## Requirement
Pictures aside, return every line below exactly as written.

## Dataset content

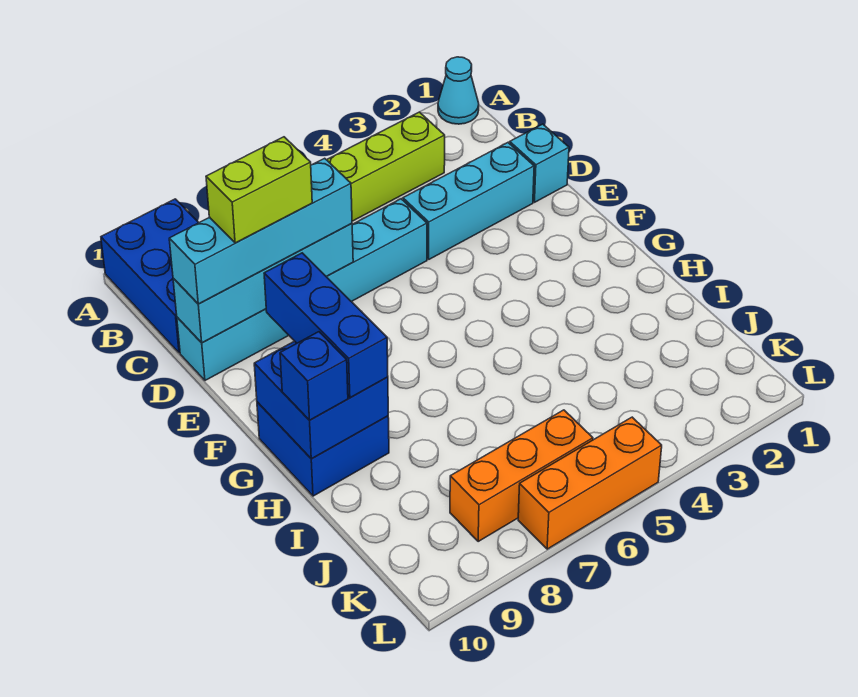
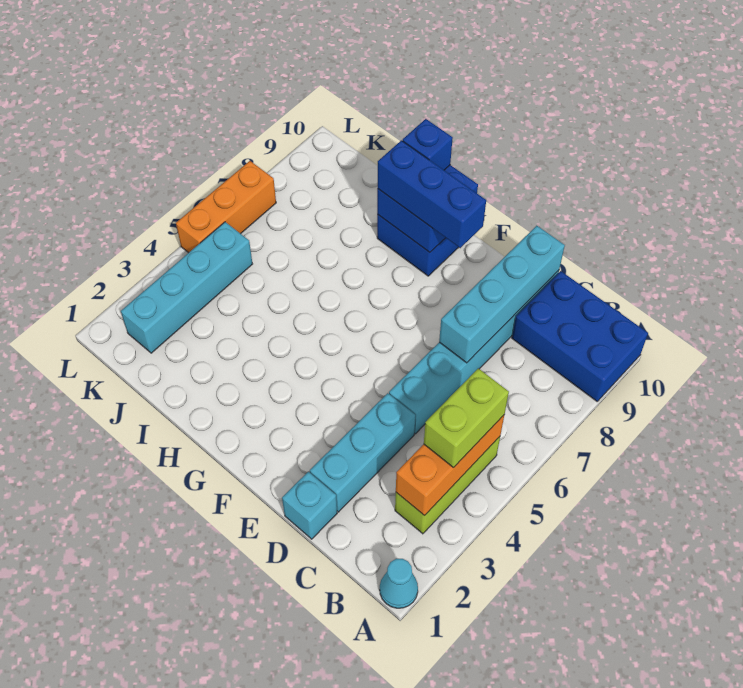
cyan brick D7:D10 level 3 -> cyan brick K2:K5 level 1
lime brick D8:D9 level 4 -> lime brick B4:B5 level 3
orange brick K6:K8 level 1 -> orange brick B3:B5 level 2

## Response
cyan brick D7:D10 level 3 -> cyan brick K2:K5 level 1
lime brick D8:D9 level 4 -> lime brick B4:B5 level 3
orange brick K6:K8 level 1 -> orange brick B3:B5 level 2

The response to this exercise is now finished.